- _Activity_
Below are entries; output exactly the lines from the one with "cyan brick E3:F3 level 2 -> none" to the one with "cyan brick C2", both included, and nothing else.

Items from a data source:
◇ ◇ ◇

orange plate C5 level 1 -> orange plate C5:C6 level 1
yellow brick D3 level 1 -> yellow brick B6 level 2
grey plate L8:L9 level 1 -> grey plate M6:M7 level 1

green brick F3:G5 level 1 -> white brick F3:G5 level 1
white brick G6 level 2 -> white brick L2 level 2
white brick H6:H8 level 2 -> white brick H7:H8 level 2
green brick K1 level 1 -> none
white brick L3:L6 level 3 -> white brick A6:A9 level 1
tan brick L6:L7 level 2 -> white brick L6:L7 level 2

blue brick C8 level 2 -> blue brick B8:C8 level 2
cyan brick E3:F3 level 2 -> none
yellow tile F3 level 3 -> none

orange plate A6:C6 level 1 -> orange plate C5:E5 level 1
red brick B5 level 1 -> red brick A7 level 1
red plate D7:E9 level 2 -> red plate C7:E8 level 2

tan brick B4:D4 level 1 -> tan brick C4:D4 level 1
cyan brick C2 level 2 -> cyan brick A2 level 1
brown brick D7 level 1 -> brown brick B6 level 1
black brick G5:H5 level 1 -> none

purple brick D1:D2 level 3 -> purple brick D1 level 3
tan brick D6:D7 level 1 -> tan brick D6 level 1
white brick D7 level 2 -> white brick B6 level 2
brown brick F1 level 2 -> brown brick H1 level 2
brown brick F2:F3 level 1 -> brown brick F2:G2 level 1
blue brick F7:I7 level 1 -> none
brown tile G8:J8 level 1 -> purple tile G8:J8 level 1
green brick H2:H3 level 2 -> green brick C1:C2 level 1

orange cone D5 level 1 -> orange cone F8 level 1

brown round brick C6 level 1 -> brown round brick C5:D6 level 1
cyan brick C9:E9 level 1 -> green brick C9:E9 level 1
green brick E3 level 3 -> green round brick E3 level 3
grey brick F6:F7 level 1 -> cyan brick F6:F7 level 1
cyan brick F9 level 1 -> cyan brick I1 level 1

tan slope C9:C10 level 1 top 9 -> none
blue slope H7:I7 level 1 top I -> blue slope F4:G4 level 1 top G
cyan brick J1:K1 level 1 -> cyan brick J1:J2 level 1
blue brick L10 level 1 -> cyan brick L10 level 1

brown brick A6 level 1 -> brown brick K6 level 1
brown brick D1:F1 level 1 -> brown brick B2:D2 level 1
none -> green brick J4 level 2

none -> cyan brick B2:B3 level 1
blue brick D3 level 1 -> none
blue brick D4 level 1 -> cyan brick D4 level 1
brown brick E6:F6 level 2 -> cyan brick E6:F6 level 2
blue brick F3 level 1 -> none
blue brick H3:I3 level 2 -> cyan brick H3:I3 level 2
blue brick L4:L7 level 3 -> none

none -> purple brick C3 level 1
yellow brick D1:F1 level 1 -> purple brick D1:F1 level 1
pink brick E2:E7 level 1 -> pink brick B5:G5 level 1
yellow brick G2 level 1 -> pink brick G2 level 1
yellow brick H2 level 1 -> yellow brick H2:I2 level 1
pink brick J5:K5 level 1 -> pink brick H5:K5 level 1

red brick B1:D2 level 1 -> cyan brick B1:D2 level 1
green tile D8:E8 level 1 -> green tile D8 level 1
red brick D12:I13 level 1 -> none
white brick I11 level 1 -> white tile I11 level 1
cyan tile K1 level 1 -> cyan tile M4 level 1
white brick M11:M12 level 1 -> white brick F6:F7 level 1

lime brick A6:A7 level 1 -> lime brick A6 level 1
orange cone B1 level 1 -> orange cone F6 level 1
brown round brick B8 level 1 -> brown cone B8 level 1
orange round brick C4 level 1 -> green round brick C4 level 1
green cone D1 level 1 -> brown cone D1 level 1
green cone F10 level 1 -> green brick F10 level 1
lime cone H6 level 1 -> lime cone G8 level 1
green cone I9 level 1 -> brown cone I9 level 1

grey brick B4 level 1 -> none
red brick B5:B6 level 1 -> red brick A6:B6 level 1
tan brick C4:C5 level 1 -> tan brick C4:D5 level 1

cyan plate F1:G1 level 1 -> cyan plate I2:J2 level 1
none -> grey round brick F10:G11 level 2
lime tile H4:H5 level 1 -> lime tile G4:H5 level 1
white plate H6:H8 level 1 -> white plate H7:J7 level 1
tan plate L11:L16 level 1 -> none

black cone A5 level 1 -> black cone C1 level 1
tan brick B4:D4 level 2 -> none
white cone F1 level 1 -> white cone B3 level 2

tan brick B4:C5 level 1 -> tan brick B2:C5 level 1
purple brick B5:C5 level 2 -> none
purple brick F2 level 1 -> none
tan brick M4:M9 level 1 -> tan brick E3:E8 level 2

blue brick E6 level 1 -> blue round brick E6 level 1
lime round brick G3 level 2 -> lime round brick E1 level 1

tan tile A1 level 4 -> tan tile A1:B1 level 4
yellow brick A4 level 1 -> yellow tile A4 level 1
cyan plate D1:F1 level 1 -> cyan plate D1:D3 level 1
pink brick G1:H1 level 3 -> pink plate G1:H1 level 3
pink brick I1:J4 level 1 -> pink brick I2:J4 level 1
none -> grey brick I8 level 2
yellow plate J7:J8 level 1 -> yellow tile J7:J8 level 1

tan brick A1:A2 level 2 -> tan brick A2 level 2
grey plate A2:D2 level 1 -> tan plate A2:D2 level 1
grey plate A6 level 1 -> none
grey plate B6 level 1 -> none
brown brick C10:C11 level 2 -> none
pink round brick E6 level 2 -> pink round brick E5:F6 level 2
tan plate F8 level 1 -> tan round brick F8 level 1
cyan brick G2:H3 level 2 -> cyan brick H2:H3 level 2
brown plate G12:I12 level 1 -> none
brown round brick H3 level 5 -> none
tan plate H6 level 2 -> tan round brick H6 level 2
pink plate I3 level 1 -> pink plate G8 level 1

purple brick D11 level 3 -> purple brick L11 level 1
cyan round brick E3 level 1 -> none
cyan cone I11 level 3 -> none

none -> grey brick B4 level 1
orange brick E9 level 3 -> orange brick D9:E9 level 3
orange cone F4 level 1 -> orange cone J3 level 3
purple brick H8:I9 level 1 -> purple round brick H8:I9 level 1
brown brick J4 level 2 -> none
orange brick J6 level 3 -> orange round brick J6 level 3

◇ ◇ ◇

- _Finished task_
cyan brick E3:F3 level 2 -> none
yellow tile F3 level 3 -> none

orange plate A6:C6 level 1 -> orange plate C5:E5 level 1
red brick B5 level 1 -> red brick A7 level 1
red plate D7:E9 level 2 -> red plate C7:E8 level 2

tan brick B4:D4 level 1 -> tan brick C4:D4 level 1
cyan brick C2 level 2 -> cyan brick A2 level 1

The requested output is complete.